▶ [TO DO] Swap "white cotton pillow" for "cream linen cushion" in the lines from the one that has "Locate an element" through the one that has "No, dark gray knitted sweater at lower left is not bigger", and return only those lines, otherwise unchanged.

Start of RECORDS PROVIDED

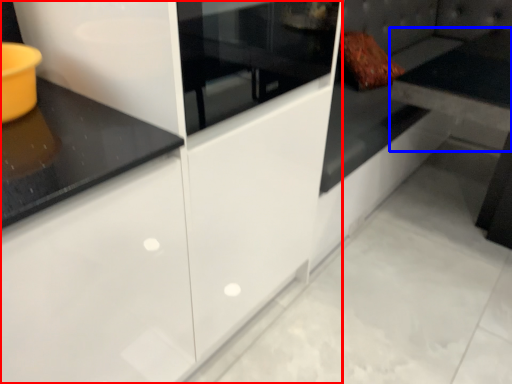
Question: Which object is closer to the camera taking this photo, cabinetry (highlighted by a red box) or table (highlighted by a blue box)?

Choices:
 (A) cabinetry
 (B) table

End of RECORDS PROVIDED
Start of RECORDS PROVIDED

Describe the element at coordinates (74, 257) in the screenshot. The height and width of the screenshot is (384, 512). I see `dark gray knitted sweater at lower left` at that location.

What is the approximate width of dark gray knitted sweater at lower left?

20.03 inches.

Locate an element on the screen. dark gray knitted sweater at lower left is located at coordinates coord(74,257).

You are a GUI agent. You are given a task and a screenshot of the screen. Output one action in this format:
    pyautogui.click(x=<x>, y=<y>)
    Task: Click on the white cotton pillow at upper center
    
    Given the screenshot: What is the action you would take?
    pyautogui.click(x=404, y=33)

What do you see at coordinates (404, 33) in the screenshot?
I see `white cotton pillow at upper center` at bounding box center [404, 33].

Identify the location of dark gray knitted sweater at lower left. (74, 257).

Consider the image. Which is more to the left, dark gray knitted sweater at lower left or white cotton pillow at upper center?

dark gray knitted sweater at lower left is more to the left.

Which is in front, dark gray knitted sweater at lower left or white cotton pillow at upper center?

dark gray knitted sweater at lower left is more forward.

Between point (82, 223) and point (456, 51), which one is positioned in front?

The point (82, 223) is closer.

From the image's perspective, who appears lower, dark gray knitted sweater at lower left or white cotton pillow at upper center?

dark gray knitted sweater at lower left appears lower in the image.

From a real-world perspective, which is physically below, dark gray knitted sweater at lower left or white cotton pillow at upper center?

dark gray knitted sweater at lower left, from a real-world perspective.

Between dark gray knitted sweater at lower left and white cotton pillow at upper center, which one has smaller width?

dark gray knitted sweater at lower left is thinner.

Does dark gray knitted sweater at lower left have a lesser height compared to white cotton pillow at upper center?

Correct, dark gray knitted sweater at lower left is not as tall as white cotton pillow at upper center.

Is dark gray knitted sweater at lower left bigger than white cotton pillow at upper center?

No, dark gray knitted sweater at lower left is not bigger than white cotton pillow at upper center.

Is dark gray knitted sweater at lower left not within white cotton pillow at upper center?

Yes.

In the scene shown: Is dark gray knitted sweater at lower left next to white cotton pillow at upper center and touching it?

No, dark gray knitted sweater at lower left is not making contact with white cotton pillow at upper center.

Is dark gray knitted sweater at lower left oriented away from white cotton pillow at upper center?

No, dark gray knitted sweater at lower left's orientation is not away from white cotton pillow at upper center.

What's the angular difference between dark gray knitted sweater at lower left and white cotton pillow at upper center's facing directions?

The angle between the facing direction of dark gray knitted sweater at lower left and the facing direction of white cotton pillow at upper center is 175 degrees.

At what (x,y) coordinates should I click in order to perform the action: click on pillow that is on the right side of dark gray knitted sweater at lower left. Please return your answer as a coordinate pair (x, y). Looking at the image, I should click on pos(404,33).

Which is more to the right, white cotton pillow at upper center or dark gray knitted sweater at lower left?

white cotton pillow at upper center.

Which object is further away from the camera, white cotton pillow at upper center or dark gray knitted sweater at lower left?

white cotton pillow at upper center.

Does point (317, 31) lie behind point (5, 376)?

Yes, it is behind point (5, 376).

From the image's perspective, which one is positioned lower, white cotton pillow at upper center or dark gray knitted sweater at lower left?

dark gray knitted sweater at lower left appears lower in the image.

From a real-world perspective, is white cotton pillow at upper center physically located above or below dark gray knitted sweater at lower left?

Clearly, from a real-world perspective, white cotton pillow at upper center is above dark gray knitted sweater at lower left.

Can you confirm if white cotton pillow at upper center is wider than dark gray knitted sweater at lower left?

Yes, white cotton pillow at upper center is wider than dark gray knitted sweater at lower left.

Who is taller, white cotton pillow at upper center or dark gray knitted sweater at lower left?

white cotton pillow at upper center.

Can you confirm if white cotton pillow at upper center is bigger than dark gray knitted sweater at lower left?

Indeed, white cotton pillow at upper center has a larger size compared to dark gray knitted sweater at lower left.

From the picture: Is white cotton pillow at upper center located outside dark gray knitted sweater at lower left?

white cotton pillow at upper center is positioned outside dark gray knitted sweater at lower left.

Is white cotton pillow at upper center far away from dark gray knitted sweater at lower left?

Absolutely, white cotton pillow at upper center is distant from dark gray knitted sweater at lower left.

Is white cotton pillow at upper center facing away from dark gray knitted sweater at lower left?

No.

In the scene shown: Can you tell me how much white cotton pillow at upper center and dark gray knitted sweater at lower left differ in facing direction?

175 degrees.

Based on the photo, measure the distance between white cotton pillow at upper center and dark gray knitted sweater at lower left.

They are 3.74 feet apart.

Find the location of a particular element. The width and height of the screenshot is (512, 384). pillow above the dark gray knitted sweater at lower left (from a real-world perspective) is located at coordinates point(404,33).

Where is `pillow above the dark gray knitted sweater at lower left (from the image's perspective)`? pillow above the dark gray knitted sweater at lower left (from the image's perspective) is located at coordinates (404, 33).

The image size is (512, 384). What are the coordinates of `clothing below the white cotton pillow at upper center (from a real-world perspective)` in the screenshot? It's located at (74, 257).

End of RECORDS PROVIDED

▶ [EXPECTED ANSWER]
Locate an element on the screen. dark gray knitted sweater at lower left is located at coordinates coord(74,257).

You are a GUI agent. You are given a task and a screenshot of the screen. Output one action in this format:
    pyautogui.click(x=<x>, y=<y>)
    Task: Click on the cream linen cushion at upper center
    
    Given the screenshot: What is the action you would take?
    pyautogui.click(x=404, y=33)

What do you see at coordinates (404, 33) in the screenshot?
I see `cream linen cushion at upper center` at bounding box center [404, 33].

Identify the location of dark gray knitted sweater at lower left. (74, 257).

Consider the image. Which is more to the left, dark gray knitted sweater at lower left or cream linen cushion at upper center?

dark gray knitted sweater at lower left is more to the left.

Which is in front, dark gray knitted sweater at lower left or cream linen cushion at upper center?

dark gray knitted sweater at lower left is more forward.

Between point (82, 223) and point (456, 51), which one is positioned in front?

The point (82, 223) is closer.

From the image's perspective, who appears lower, dark gray knitted sweater at lower left or cream linen cushion at upper center?

dark gray knitted sweater at lower left appears lower in the image.

From a real-world perspective, which is physically below, dark gray knitted sweater at lower left or cream linen cushion at upper center?

dark gray knitted sweater at lower left, from a real-world perspective.

Between dark gray knitted sweater at lower left and cream linen cushion at upper center, which one has smaller width?

dark gray knitted sweater at lower left is thinner.

Does dark gray knitted sweater at lower left have a lesser height compared to cream linen cushion at upper center?

Correct, dark gray knitted sweater at lower left is not as tall as cream linen cushion at upper center.

Is dark gray knitted sweater at lower left bigger than cream linen cushion at upper center?

No, dark gray knitted sweater at lower left is not bigger than cream linen cushion at upper center.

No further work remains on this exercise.